GIVEN INFORMATION Start Marker

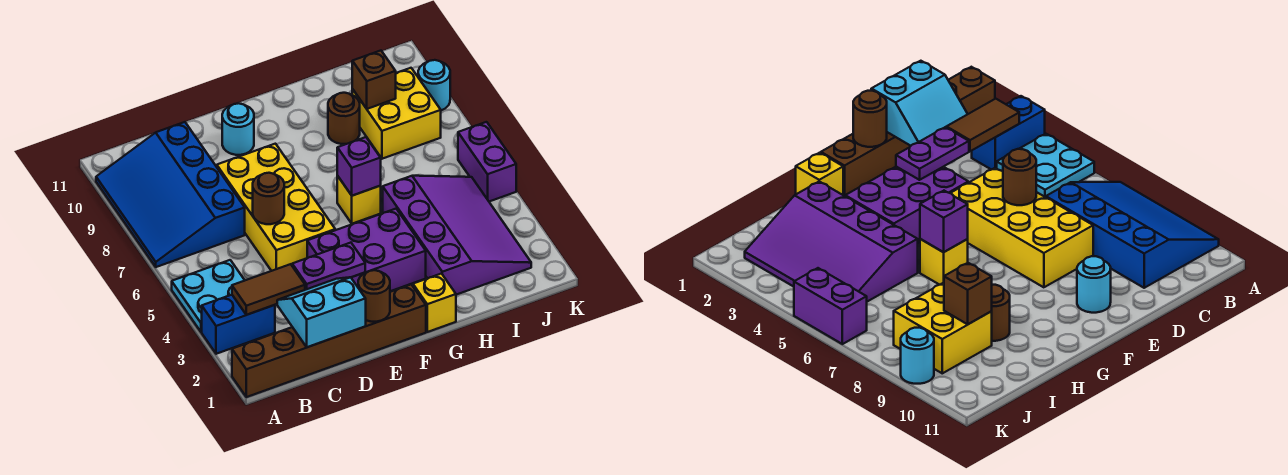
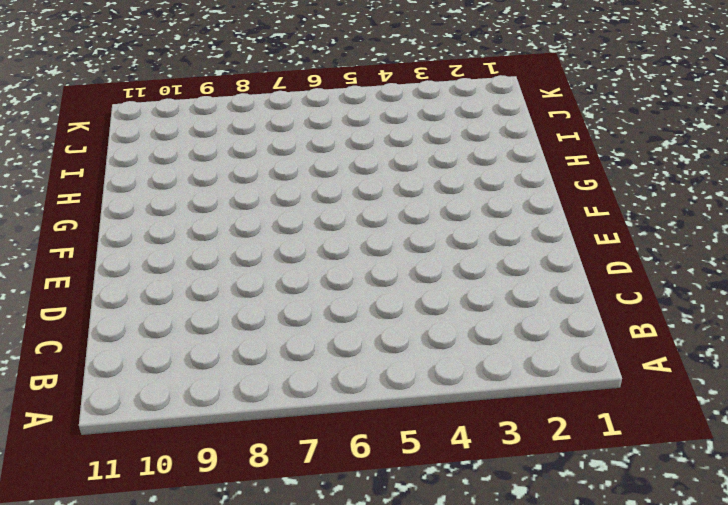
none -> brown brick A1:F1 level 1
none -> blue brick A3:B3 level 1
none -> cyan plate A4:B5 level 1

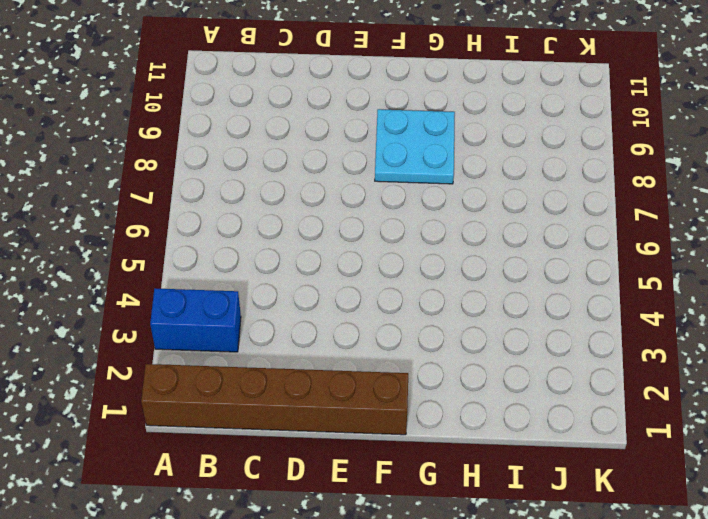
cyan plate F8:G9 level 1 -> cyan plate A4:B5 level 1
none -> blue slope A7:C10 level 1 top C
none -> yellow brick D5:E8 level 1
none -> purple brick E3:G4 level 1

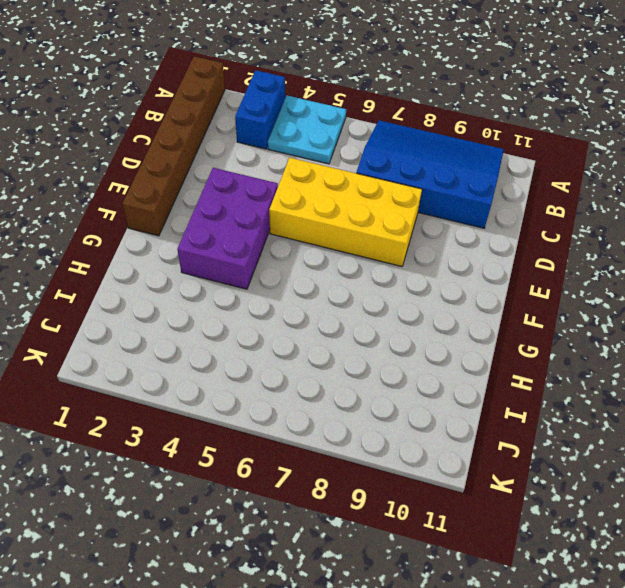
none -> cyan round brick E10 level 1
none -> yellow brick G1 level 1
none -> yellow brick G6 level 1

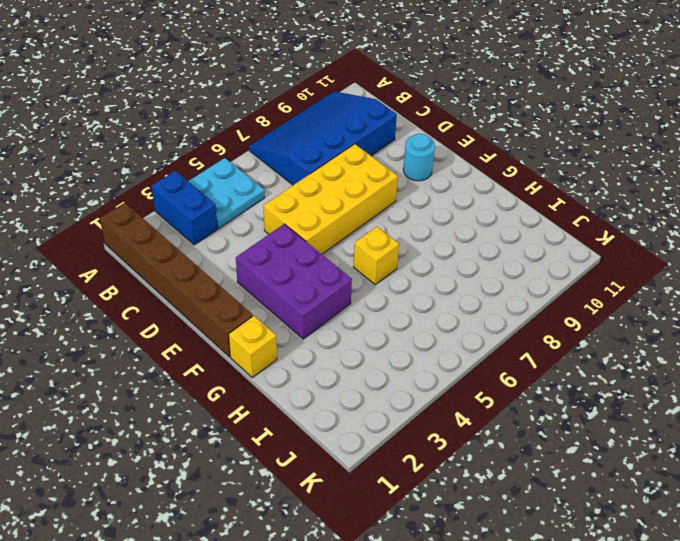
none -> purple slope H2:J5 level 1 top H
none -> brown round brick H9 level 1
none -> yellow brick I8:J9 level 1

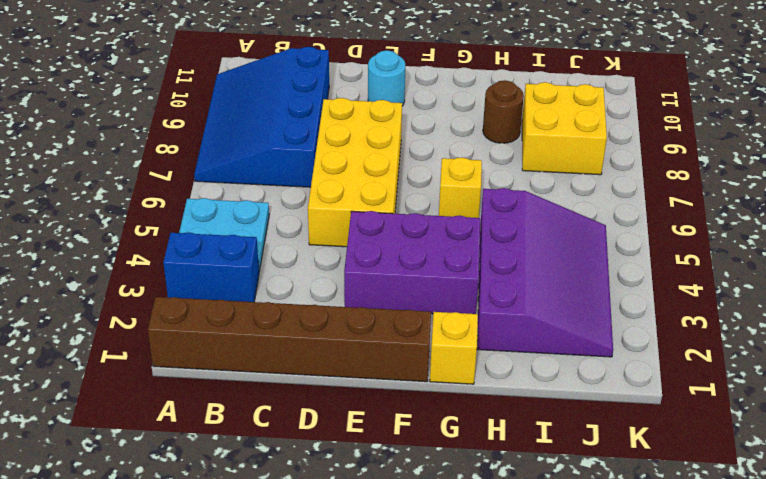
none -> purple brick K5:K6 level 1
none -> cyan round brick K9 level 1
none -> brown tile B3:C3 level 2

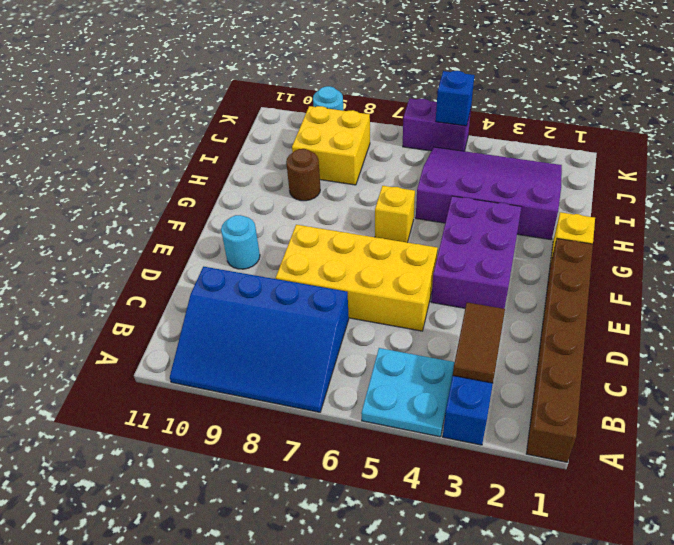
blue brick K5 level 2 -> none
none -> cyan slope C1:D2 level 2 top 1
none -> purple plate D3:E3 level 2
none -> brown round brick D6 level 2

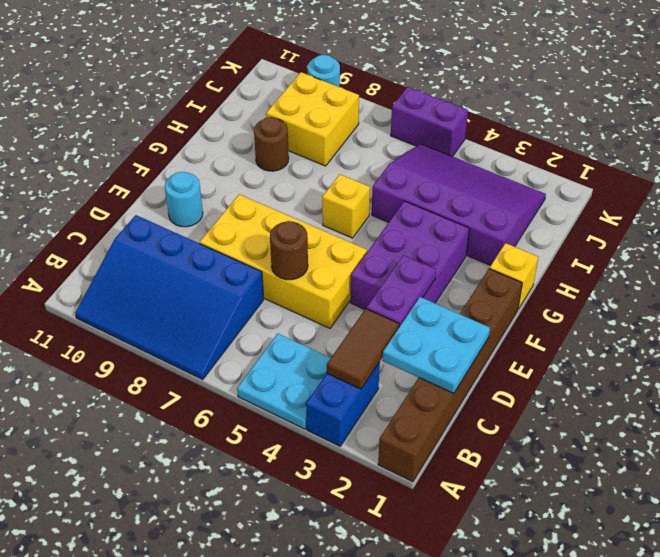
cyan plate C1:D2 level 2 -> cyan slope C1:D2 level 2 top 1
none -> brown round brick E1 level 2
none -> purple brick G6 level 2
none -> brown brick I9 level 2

GIVEN INFORMATION End Marker

» **WHAT TO DO**:
From the records above, pull every line that has the string "slope" and copy it.

» **SOLVED PROBLEM**:
none -> blue slope A7:C10 level 1 top C
none -> purple slope H2:J5 level 1 top H
none -> cyan slope C1:D2 level 2 top 1
cyan plate C1:D2 level 2 -> cyan slope C1:D2 level 2 top 1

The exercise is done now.